BEGIN Task input
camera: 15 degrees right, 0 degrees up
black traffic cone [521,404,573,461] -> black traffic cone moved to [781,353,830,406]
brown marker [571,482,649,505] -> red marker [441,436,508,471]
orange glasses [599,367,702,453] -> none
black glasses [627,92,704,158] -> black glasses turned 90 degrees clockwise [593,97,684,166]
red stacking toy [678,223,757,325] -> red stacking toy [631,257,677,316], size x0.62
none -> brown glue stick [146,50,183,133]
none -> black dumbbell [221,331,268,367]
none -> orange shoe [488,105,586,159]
END Task input
BEGIN Task input
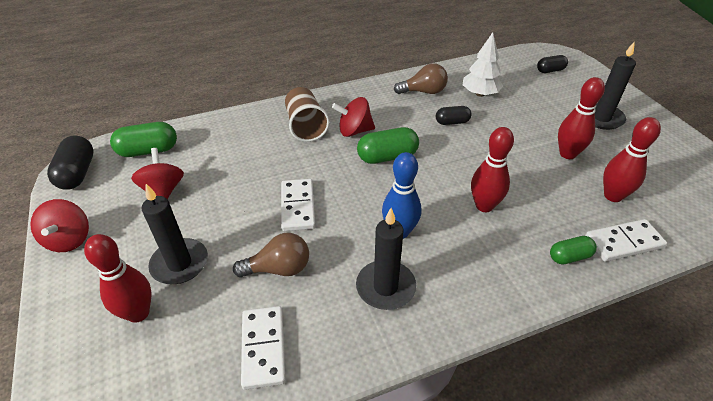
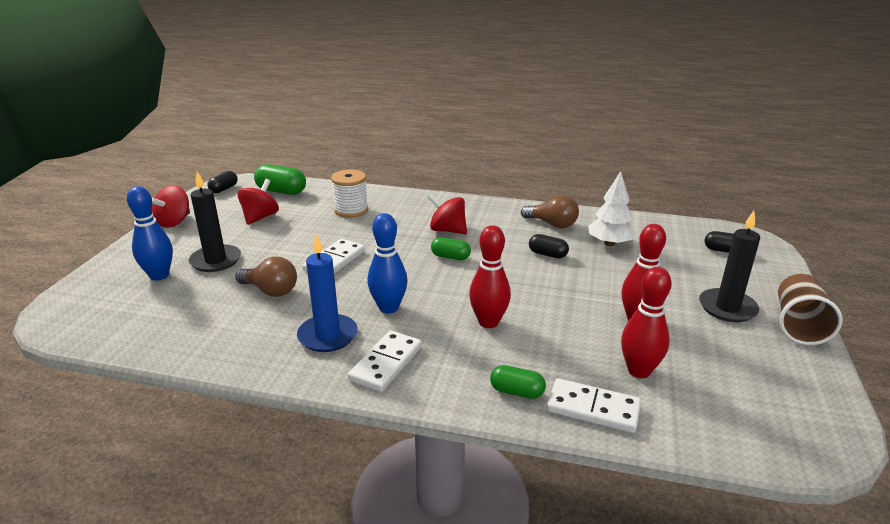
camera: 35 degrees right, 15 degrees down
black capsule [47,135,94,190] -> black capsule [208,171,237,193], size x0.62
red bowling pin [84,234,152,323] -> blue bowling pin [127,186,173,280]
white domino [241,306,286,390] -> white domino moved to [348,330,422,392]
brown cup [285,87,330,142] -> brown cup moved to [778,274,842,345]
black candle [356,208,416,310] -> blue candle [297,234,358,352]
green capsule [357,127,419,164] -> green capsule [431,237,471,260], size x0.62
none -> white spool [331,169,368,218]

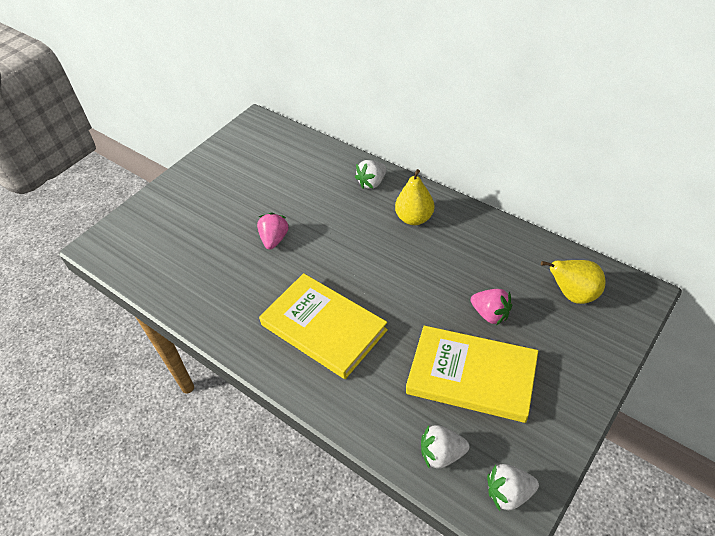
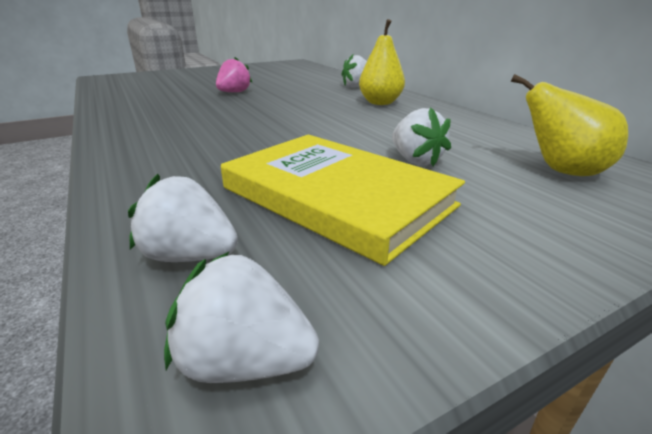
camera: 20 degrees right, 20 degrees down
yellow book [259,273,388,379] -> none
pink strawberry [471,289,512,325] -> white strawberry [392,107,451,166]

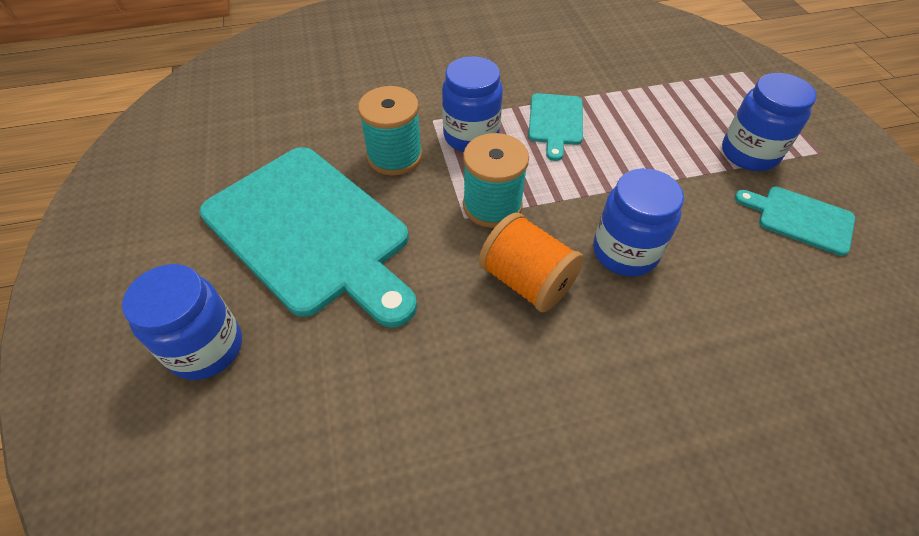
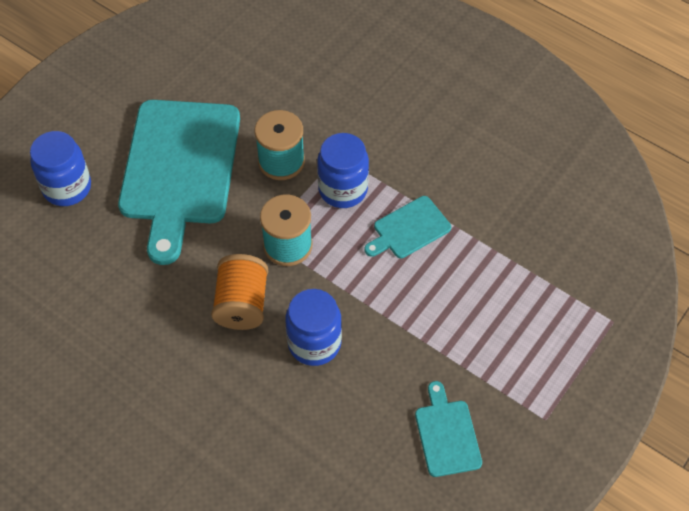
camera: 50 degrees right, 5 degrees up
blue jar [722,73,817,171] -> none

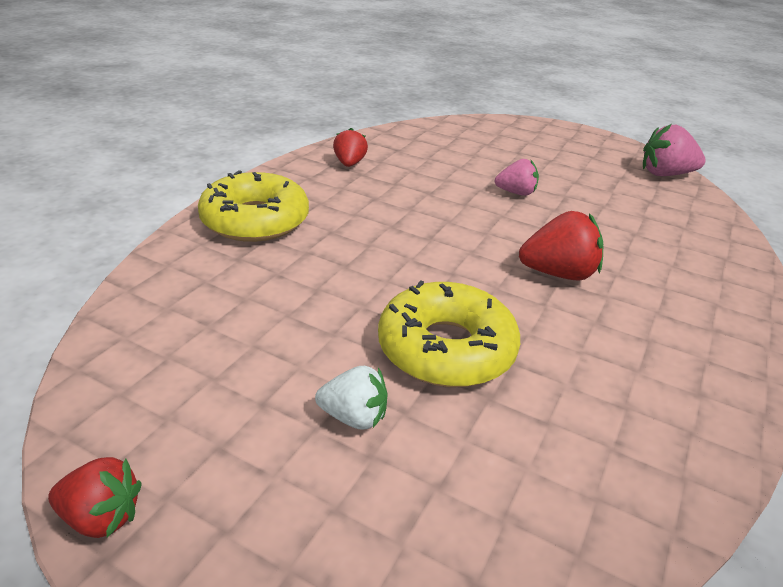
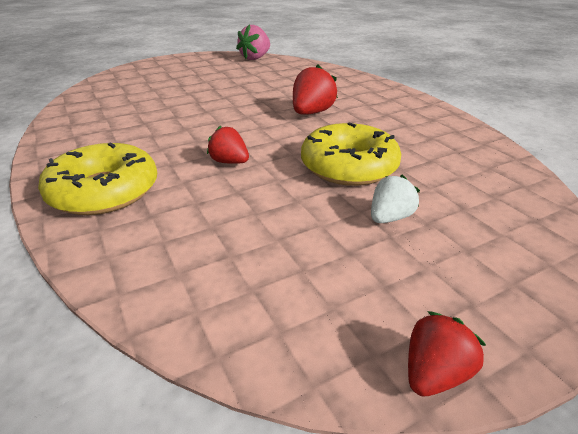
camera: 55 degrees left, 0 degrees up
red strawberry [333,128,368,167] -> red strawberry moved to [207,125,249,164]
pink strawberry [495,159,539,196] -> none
END Task input
- [Your instructions] Using the data above, which lines fall from the one with "yellow book [259,273,388,379] -> none" through the one with "pink strawberry [495,159,539,196] -> none"? Repeat them exactly, ends included, minus any pictures.

- [Solution below]
yellow book [259,273,388,379] -> none
pink strawberry [471,289,512,325] -> white strawberry [392,107,451,166]

camera: 50 degrees right, 5 degrees up
blue jar [722,73,817,171] -> none

camera: 55 degrees left, 0 degrees up
red strawberry [333,128,368,167] -> red strawberry moved to [207,125,249,164]
pink strawberry [495,159,539,196] -> none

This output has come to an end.